-- ACTIVITY --
Scan the data below and copy each line where "purple" occurs.

GIVEN RECORDS Block Start

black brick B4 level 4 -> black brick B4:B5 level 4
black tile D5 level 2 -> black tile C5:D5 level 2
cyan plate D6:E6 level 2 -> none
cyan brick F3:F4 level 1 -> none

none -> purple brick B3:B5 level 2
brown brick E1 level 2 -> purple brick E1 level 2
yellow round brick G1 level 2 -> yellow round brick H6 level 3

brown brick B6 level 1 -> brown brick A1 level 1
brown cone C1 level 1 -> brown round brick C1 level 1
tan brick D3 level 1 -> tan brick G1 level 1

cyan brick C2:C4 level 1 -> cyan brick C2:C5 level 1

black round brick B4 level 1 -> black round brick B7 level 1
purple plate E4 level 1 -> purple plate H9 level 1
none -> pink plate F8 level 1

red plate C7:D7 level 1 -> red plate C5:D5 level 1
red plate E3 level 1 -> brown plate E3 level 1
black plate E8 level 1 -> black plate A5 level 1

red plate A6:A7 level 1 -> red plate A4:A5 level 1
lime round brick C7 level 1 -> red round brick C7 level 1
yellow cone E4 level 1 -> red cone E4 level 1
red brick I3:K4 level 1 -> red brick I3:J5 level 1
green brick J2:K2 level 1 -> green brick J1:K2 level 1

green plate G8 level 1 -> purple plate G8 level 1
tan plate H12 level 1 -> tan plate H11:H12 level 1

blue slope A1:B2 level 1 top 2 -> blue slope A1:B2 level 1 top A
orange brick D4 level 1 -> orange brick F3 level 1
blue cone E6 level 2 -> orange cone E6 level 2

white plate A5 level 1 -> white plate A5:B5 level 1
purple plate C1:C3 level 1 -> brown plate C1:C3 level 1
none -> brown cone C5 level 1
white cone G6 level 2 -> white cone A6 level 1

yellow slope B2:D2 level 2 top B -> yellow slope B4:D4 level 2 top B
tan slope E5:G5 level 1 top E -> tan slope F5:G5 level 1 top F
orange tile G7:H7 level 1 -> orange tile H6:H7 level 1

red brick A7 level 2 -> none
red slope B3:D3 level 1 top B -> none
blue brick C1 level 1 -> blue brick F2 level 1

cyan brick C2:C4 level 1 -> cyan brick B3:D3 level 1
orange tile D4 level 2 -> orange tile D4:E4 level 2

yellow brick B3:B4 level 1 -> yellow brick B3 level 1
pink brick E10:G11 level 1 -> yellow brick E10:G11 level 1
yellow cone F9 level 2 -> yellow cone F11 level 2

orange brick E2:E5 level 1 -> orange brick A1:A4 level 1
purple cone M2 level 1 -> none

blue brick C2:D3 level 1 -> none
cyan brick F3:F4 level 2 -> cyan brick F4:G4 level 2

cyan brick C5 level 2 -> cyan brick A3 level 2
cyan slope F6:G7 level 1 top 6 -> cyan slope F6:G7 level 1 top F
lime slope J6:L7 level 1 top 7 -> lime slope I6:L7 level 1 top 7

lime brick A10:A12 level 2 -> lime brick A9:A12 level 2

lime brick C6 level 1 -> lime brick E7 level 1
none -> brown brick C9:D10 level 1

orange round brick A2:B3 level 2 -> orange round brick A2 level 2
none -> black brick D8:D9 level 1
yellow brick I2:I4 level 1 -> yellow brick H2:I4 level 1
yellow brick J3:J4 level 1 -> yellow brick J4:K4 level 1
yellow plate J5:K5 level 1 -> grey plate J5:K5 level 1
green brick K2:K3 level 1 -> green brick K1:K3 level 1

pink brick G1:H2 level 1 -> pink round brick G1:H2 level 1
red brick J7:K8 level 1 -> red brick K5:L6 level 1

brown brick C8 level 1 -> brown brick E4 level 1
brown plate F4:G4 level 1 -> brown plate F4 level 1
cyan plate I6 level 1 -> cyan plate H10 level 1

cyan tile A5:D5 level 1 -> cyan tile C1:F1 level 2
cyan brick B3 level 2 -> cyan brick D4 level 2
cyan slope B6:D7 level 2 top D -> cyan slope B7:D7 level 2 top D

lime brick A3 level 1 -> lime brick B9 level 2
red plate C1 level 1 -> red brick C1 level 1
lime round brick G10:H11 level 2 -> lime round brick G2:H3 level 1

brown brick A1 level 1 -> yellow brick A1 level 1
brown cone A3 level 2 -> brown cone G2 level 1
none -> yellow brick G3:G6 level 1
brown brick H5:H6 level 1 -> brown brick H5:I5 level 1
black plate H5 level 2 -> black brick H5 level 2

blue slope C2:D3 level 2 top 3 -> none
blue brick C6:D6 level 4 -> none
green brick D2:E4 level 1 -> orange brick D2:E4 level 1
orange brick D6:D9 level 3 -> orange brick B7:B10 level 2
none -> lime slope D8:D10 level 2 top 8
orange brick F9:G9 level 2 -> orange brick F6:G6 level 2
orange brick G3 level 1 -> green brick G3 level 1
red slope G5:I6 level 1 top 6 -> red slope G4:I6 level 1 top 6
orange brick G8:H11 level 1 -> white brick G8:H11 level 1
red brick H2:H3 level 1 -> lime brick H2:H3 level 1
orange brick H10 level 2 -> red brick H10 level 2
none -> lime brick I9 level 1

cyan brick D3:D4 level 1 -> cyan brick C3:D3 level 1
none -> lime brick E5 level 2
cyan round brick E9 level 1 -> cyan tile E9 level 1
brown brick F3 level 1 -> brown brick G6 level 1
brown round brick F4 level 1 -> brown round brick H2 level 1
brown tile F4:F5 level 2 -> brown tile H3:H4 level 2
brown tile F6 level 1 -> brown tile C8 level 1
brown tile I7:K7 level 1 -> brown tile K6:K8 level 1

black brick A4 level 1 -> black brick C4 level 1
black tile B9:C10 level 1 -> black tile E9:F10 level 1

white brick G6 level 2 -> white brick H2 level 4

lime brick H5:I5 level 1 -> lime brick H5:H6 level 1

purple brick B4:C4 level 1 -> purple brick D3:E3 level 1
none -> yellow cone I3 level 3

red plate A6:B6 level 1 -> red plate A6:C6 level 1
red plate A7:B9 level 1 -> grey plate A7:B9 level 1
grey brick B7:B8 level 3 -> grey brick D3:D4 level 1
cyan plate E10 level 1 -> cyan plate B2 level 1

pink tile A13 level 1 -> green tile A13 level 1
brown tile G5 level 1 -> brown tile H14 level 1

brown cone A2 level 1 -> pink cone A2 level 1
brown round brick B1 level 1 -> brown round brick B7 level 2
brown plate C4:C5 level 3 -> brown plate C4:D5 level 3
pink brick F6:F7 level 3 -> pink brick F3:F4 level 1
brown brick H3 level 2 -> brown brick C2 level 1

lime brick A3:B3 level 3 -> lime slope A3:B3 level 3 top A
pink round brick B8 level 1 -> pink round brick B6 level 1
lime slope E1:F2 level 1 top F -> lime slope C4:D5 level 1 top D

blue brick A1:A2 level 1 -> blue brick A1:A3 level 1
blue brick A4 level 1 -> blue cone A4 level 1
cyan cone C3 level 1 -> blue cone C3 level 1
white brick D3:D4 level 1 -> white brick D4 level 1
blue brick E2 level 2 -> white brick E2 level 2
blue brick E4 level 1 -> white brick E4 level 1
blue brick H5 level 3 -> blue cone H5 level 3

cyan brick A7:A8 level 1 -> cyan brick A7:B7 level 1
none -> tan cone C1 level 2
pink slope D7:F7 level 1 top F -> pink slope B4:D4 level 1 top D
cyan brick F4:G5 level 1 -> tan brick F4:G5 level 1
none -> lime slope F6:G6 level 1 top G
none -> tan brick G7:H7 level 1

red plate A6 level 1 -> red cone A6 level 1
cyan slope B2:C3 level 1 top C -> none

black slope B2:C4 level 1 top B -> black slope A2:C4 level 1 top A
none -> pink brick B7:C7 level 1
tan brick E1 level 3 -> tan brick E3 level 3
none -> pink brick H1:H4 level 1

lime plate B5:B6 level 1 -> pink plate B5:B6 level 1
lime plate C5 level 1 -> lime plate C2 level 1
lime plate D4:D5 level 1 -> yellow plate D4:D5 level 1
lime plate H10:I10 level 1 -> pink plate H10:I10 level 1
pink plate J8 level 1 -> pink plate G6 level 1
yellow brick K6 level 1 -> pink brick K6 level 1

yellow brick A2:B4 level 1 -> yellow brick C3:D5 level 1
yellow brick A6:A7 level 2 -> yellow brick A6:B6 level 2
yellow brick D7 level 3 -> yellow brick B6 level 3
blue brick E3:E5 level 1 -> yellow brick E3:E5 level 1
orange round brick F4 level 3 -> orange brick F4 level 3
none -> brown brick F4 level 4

GIVEN RECORDS Block End

-- REPLY TO THE TASK --
none -> purple brick B3:B5 level 2
brown brick E1 level 2 -> purple brick E1 level 2
purple plate E4 level 1 -> purple plate H9 level 1
green plate G8 level 1 -> purple plate G8 level 1
purple plate C1:C3 level 1 -> brown plate C1:C3 level 1
purple cone M2 level 1 -> none
purple brick B4:C4 level 1 -> purple brick D3:E3 level 1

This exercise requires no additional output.